Assignment:
Each line below should be restated word for word.

Shape position tracking data:
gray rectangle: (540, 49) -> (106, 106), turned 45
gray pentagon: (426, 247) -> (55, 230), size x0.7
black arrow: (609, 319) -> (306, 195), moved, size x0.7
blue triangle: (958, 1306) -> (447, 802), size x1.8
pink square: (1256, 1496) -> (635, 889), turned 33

Written answer:
gray rectangle: (540, 49) -> (106, 106), turned 45
gray pentagon: (426, 247) -> (55, 230), size x0.7
black arrow: (609, 319) -> (306, 195), moved, size x0.7
blue triangle: (958, 1306) -> (447, 802), size x1.8
pink square: (1256, 1496) -> (635, 889), turned 33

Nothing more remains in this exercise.